What needs to be done>
Give the records again in full, exactly as they appear, but without the pictures.

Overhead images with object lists

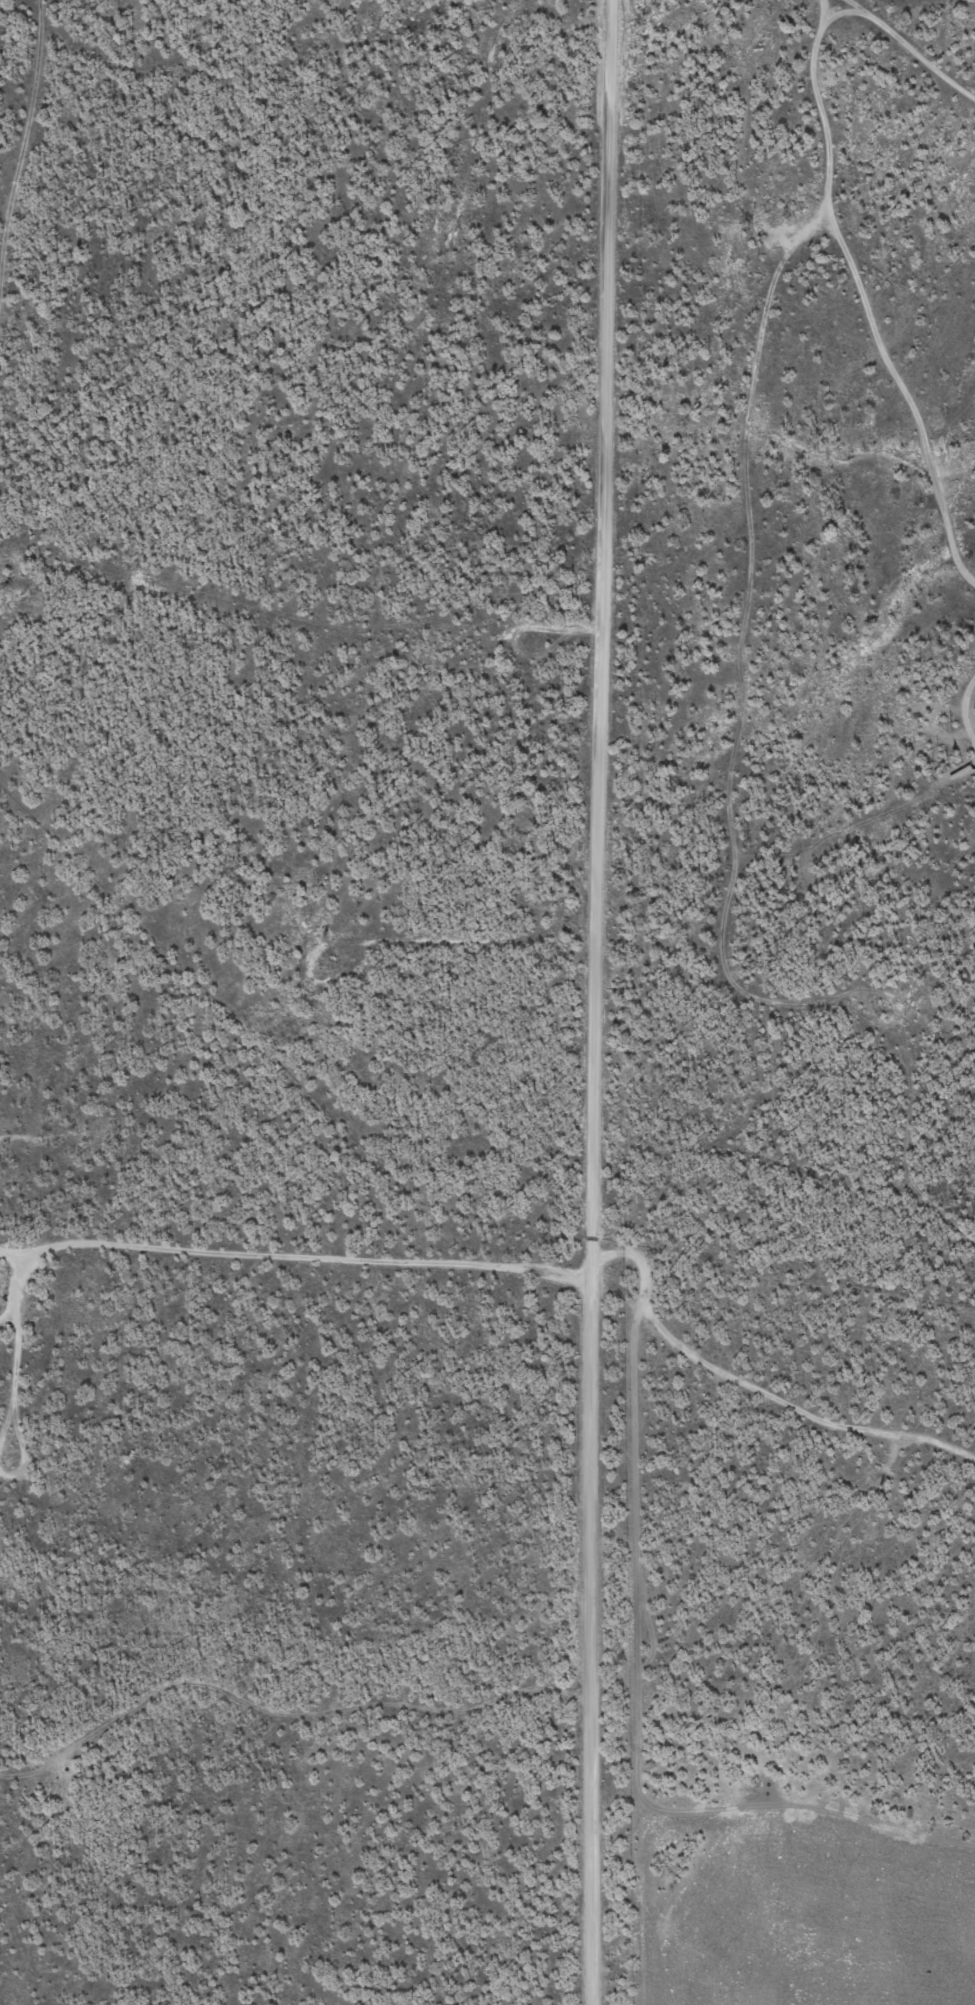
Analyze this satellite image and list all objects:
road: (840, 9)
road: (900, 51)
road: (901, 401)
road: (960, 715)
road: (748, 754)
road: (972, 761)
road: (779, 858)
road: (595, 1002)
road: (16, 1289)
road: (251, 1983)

Solution below>
Analyze this satellite image and list all objects:
road: (840, 9)
road: (900, 51)
road: (901, 401)
road: (960, 715)
road: (748, 754)
road: (972, 761)
road: (779, 858)
road: (595, 1002)
road: (16, 1289)
road: (251, 1983)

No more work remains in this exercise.